↓↓↓
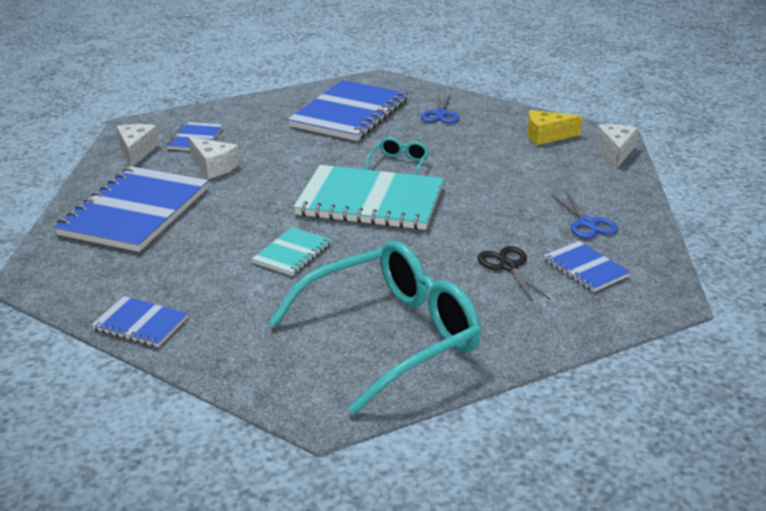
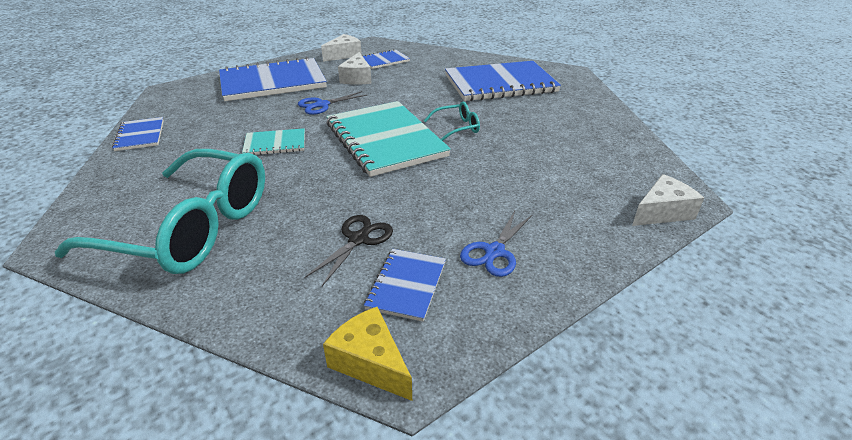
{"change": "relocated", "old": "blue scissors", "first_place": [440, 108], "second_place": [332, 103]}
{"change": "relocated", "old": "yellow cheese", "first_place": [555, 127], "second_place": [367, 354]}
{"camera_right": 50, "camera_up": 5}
↑↑↑
Your task: The string "change" marks the lines to return from the material. Copy each one.

Answer to this exercise:
{"change": "relocated", "old": "blue scissors", "first_place": [440, 108], "second_place": [332, 103]}
{"change": "relocated", "old": "yellow cheese", "first_place": [555, 127], "second_place": [367, 354]}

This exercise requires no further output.